### Items from a dataset

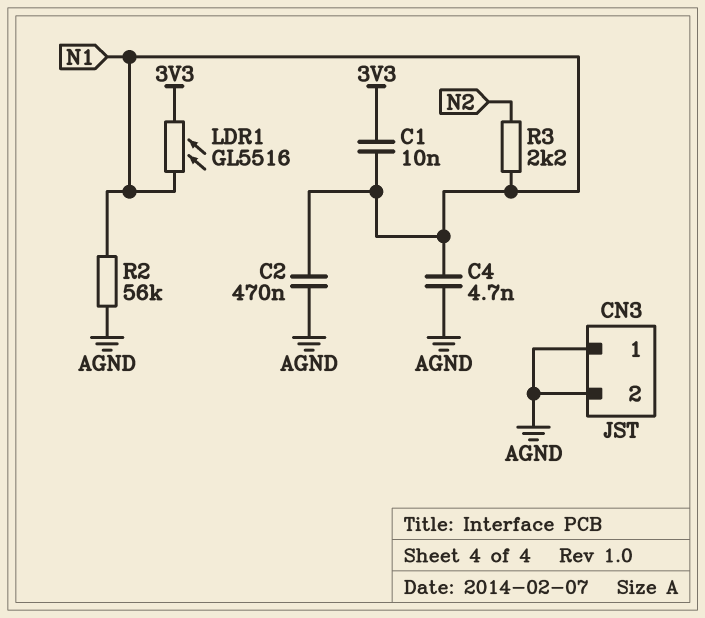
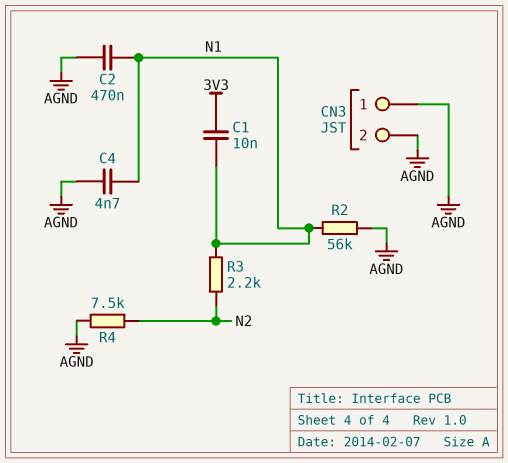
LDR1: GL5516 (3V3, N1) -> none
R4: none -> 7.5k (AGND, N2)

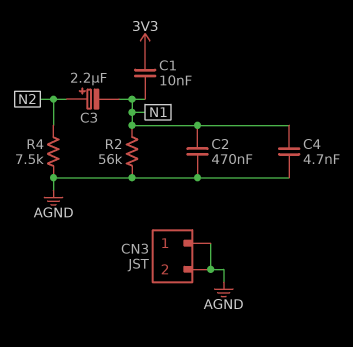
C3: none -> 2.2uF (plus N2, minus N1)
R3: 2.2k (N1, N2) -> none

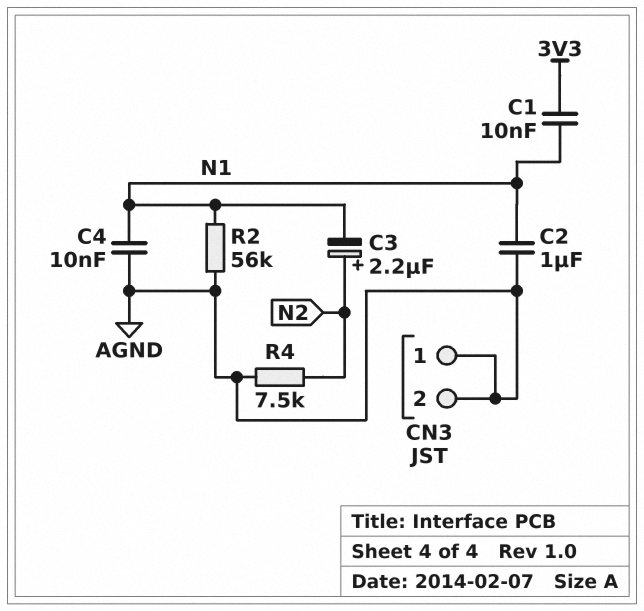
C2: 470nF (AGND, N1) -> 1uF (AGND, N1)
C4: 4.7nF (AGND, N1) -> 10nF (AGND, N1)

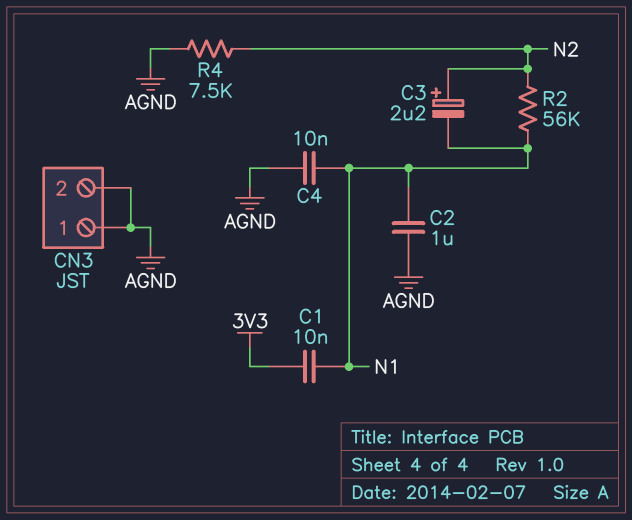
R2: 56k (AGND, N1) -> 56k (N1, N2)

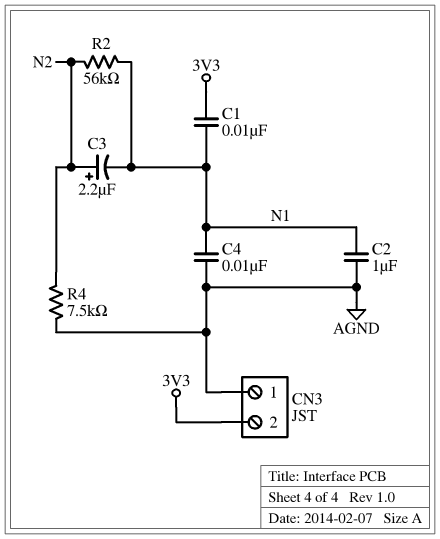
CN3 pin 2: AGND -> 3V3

==

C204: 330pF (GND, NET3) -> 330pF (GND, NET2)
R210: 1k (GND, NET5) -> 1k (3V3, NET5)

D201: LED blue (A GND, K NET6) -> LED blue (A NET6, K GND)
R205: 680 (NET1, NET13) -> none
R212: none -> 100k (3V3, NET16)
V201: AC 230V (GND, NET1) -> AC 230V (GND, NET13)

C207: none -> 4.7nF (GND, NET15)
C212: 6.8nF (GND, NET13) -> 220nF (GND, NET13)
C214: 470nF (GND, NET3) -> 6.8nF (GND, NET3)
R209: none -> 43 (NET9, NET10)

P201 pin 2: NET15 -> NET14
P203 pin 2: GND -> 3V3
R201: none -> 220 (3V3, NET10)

* * *

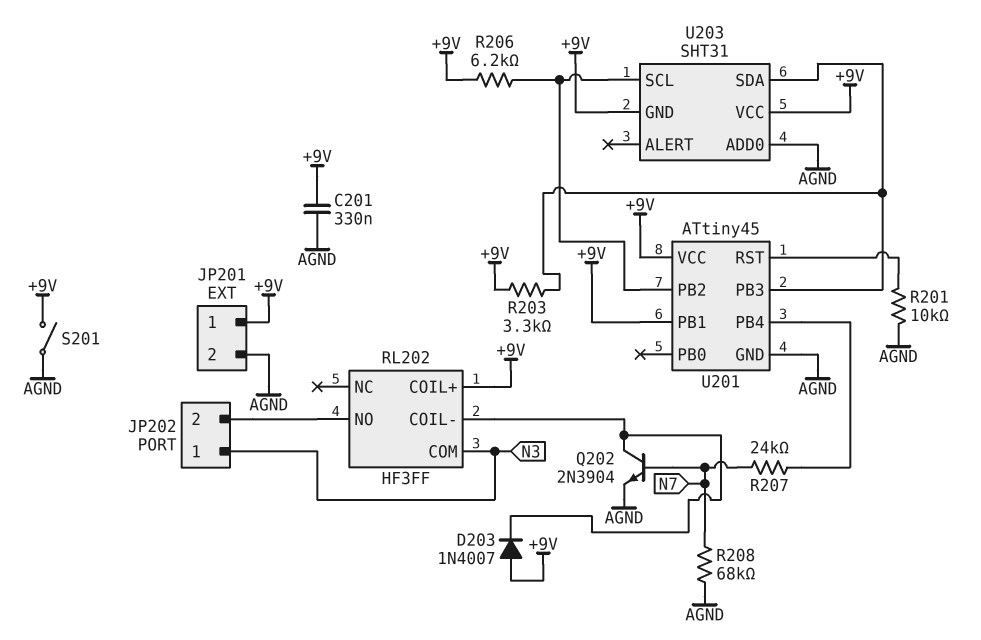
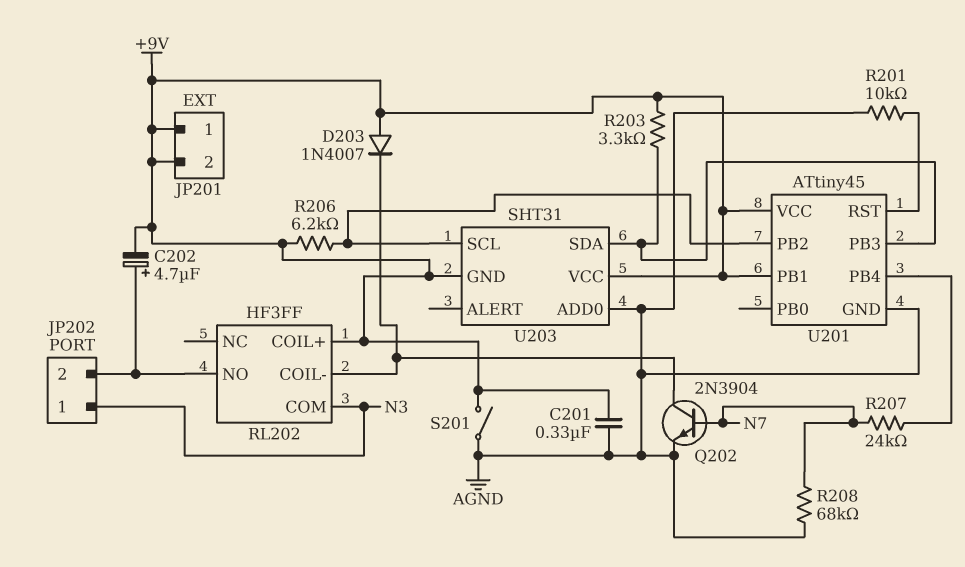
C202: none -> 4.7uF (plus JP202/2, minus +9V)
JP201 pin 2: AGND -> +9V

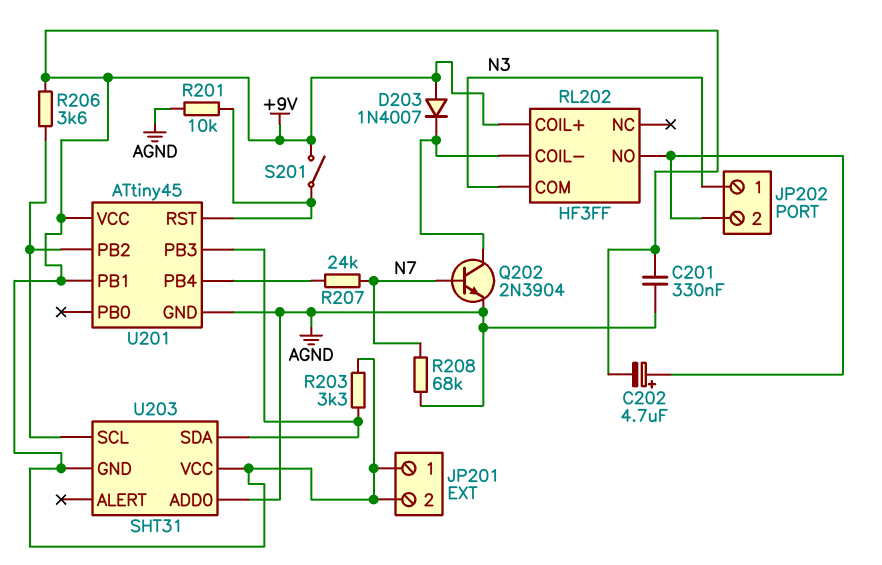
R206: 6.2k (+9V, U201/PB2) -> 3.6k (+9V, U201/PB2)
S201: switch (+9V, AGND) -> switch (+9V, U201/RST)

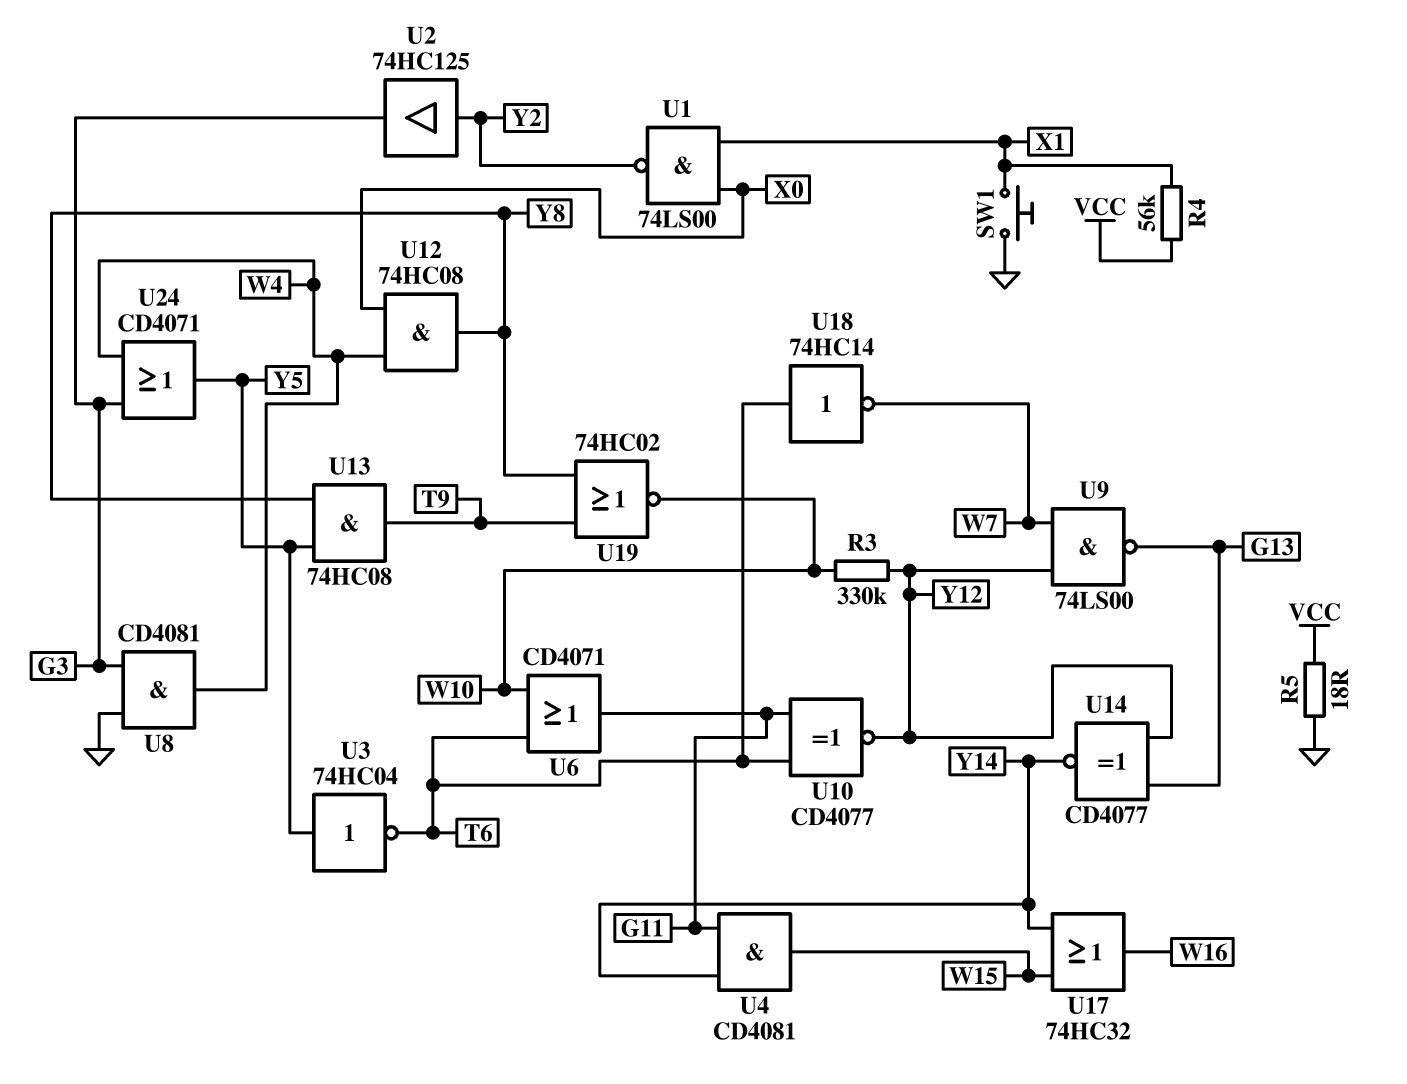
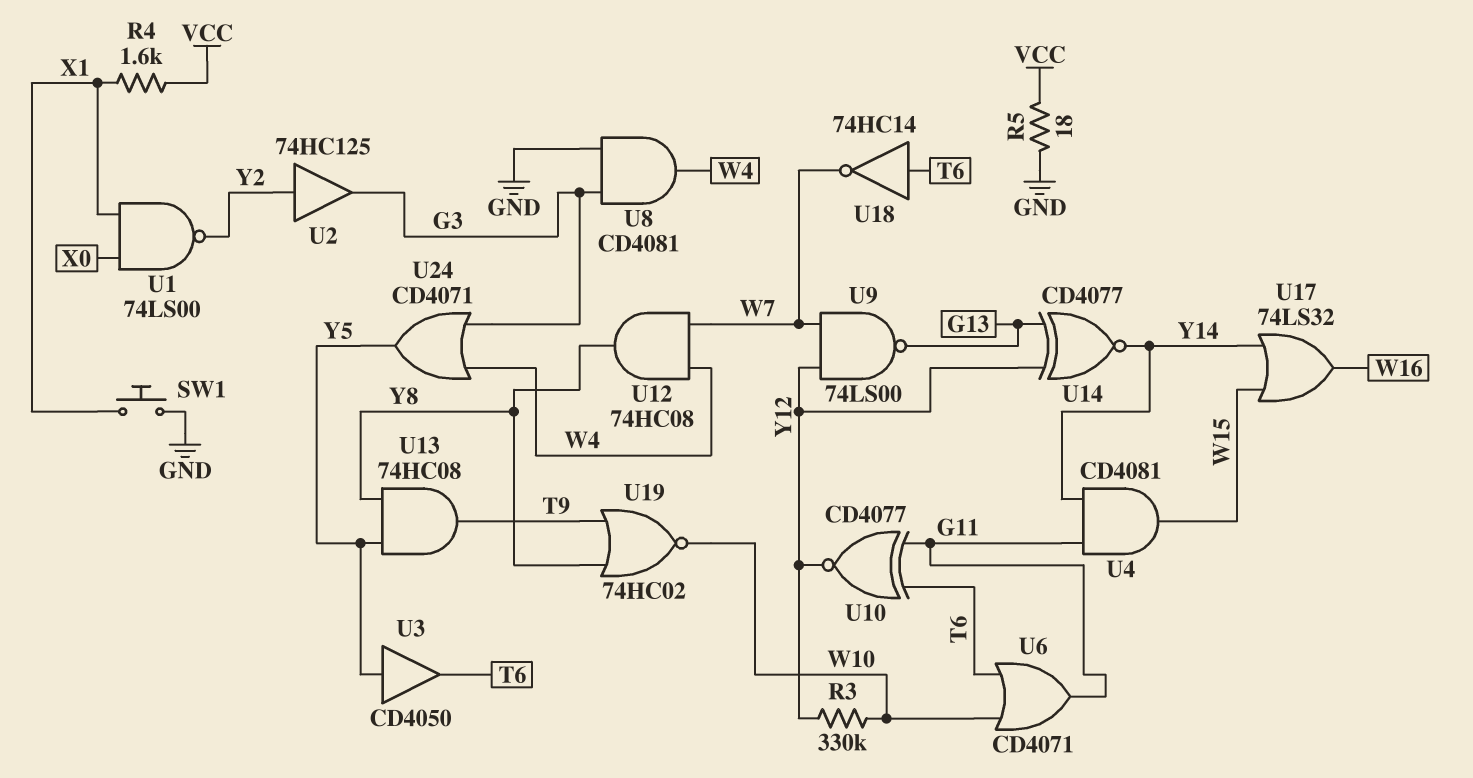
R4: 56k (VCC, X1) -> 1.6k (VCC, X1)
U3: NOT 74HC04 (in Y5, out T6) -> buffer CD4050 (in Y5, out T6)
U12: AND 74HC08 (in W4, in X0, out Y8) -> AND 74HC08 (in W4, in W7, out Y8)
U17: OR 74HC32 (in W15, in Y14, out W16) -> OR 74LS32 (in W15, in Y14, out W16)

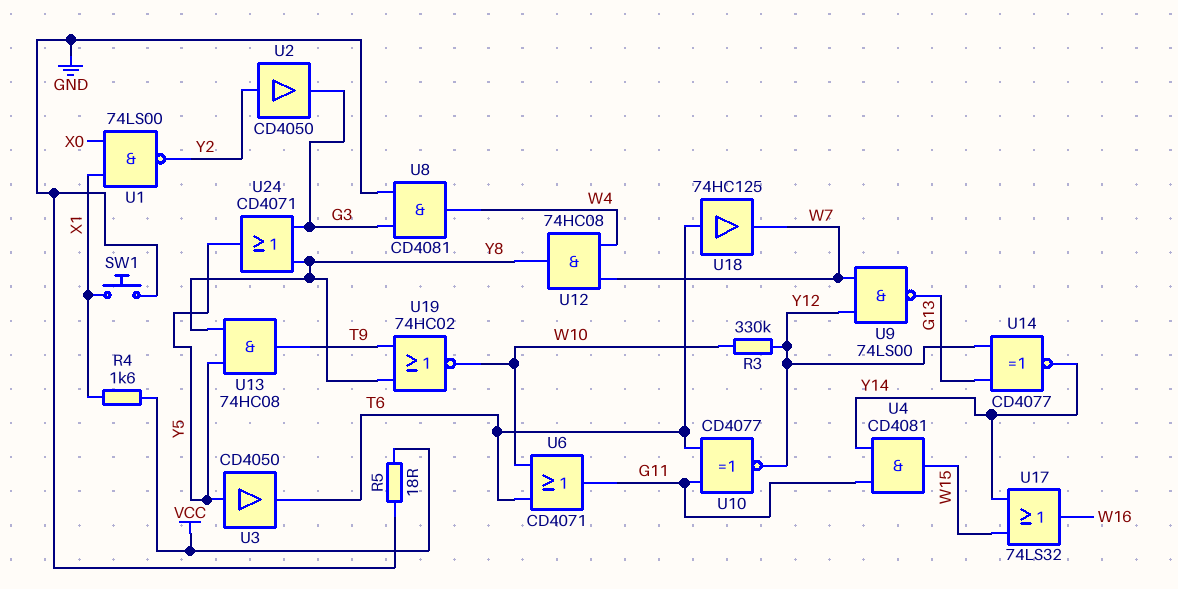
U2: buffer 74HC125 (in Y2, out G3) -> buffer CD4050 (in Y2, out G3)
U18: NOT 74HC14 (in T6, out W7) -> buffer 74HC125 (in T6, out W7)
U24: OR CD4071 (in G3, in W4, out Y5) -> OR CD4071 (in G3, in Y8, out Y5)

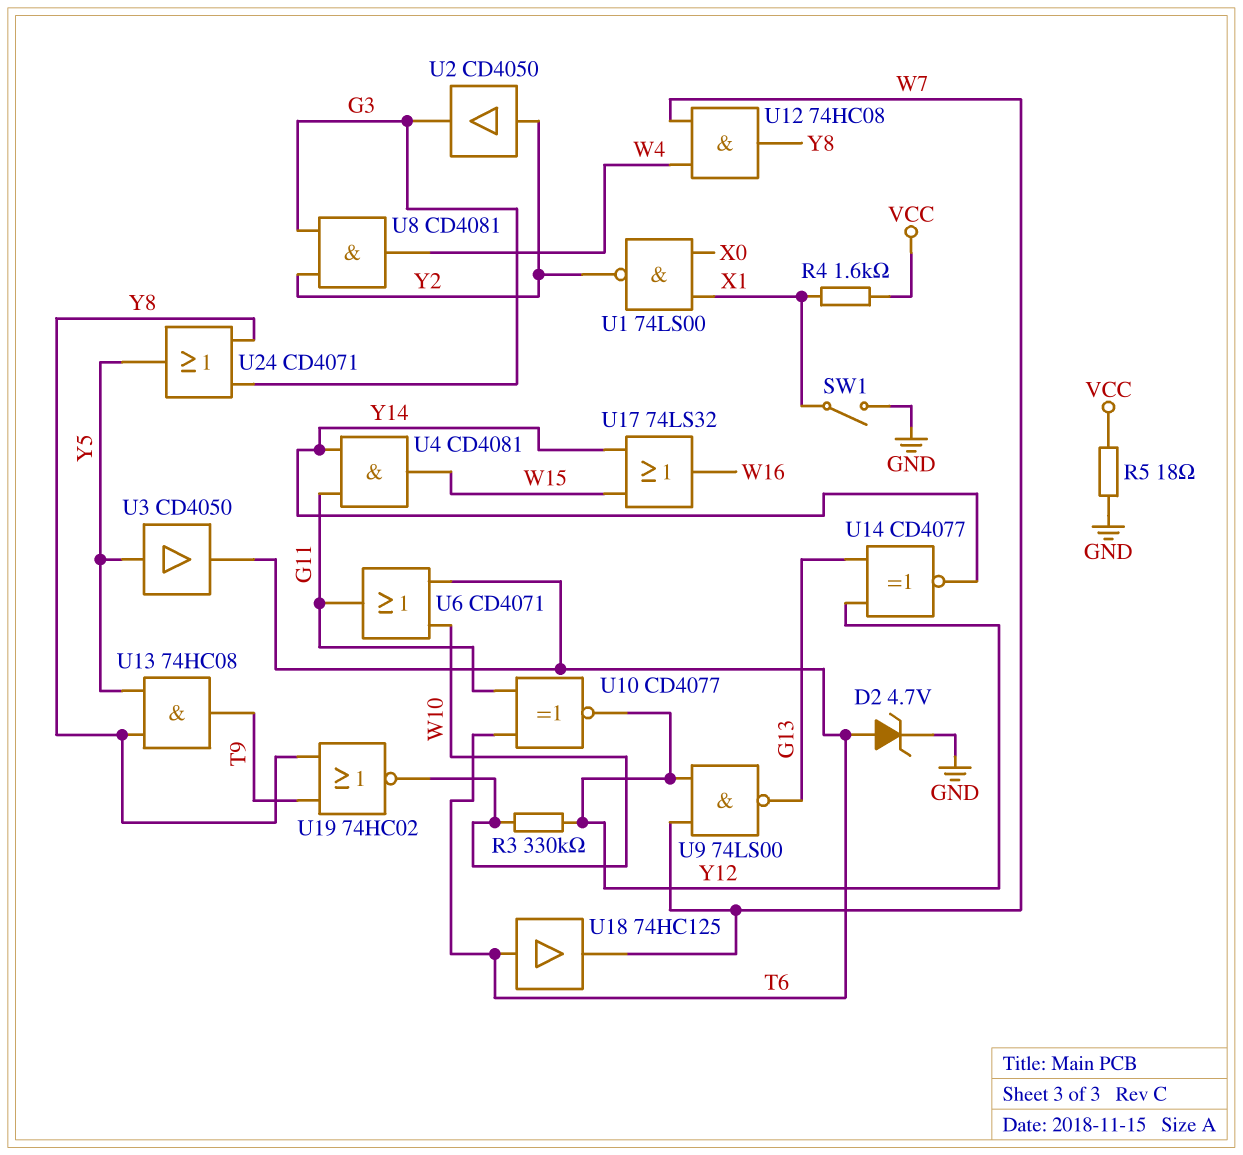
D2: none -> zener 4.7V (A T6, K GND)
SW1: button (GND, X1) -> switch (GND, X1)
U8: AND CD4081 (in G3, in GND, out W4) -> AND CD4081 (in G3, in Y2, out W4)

### Assignment
A word-for-word copy of the lines above from the one with "R4: 56k (VCC, X1) -> 1.6k (VCC, X1)" through the one with "U17: OR 74HC32", inclusive, is the only output wanted.

### Output
R4: 56k (VCC, X1) -> 1.6k (VCC, X1)
U3: NOT 74HC04 (in Y5, out T6) -> buffer CD4050 (in Y5, out T6)
U12: AND 74HC08 (in W4, in X0, out Y8) -> AND 74HC08 (in W4, in W7, out Y8)
U17: OR 74HC32 (in W15, in Y14, out W16) -> OR 74LS32 (in W15, in Y14, out W16)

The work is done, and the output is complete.